## WHAT YOU SHOULD DO
The answer must be a bare number: the count of lines below that contain "after".

## SOURCE INFORMATION
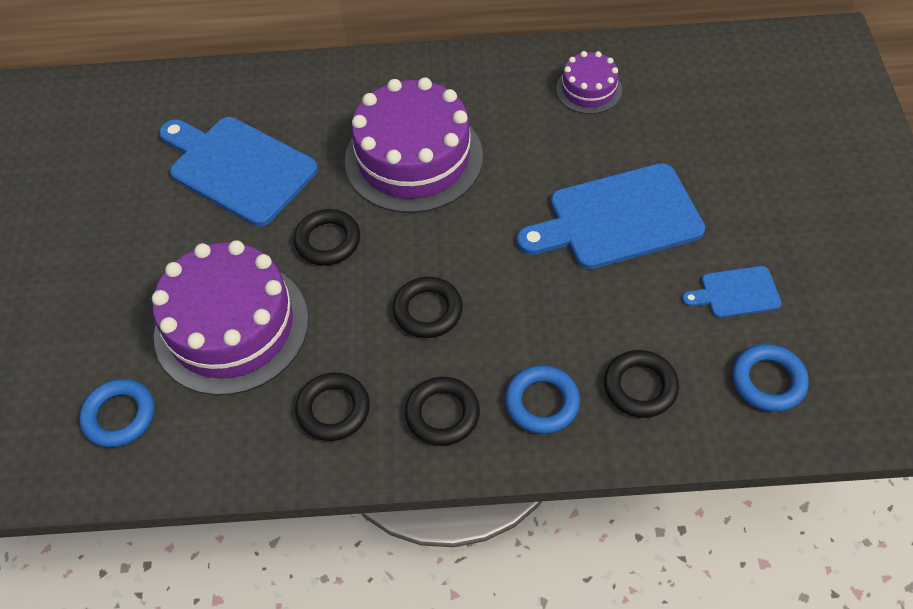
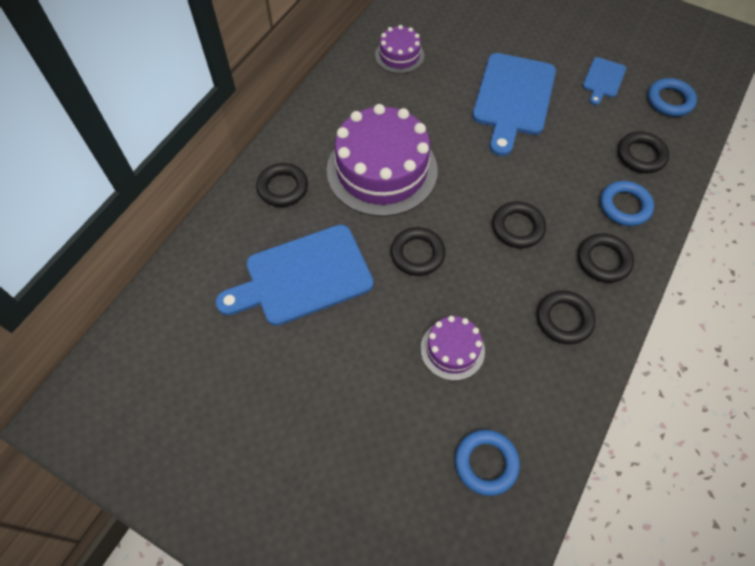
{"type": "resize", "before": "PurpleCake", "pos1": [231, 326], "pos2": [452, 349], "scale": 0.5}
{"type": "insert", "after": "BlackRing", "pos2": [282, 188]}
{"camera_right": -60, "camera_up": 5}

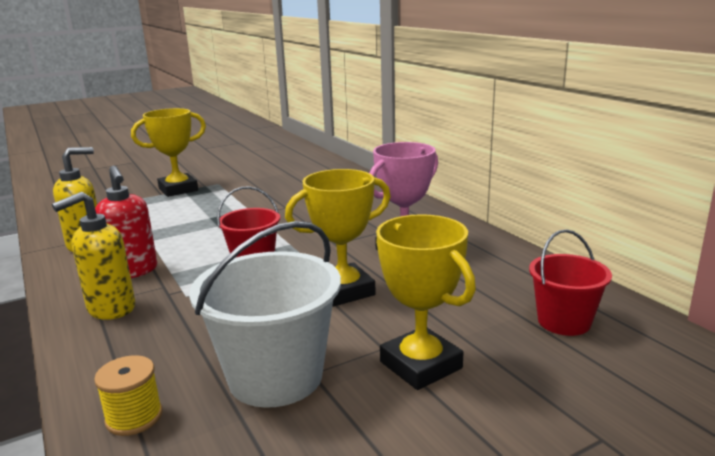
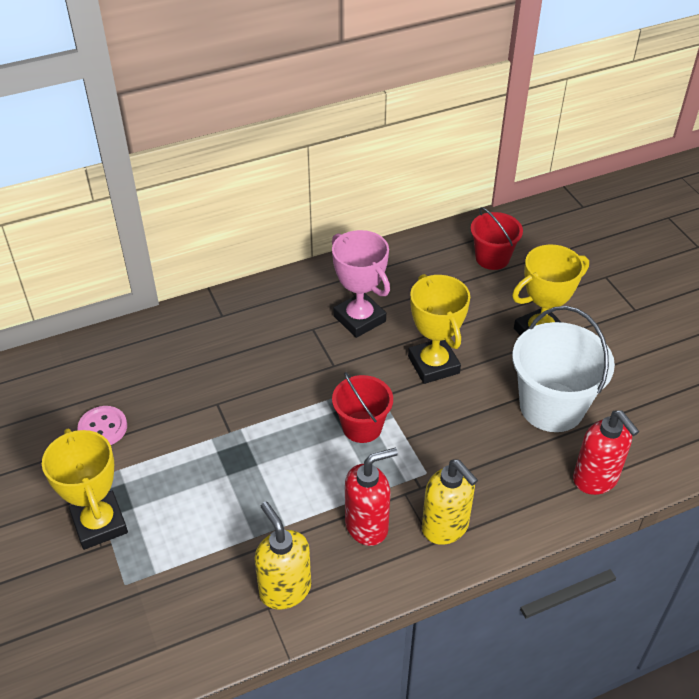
{"type": "replace", "before": "YellowSpool", "after": "RedSoapDispenser", "pos1": [134, 417], "pos2": [595, 479]}
{"type": "insert", "after": "PinkButton", "pos2": [103, 428]}
{"camera_right": -85, "camera_up": 25}

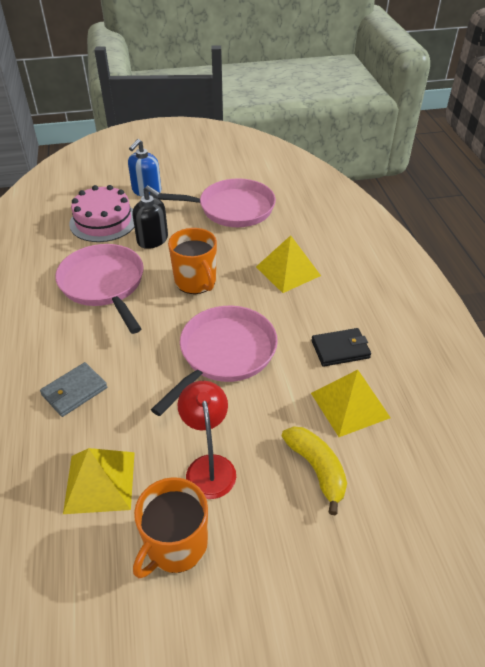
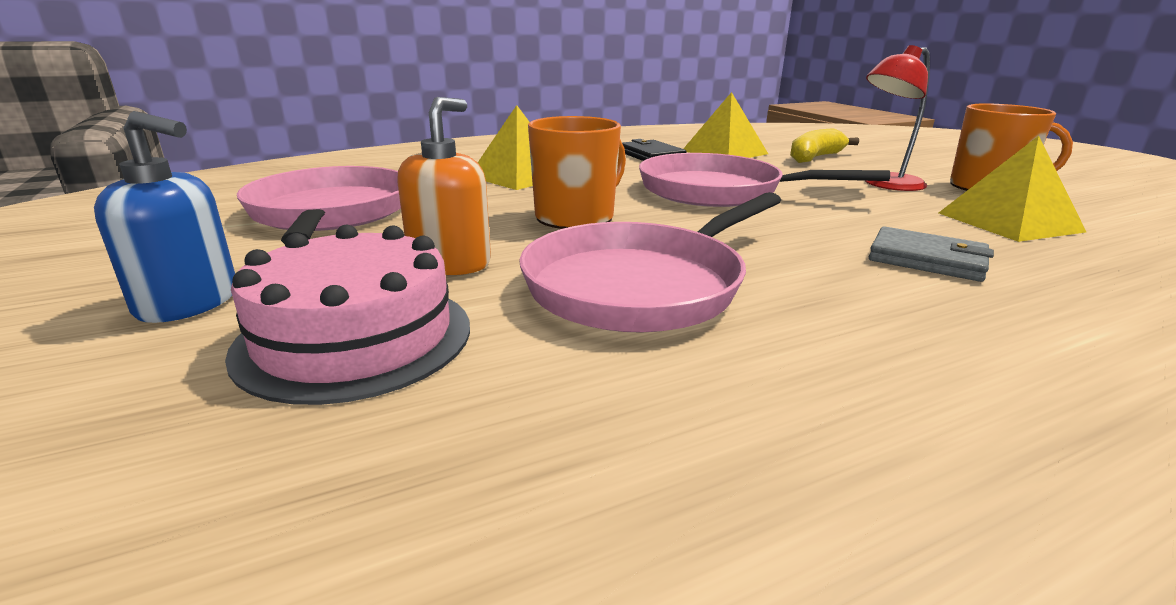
{"type": "recolor", "before": "BlackSoapDispenser", "after": "OrangeSoapDispenser", "pos1": [153, 240], "pos2": [450, 263]}
{"camera_right": -105, "camera_up": -20}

## FINISHED TASK
4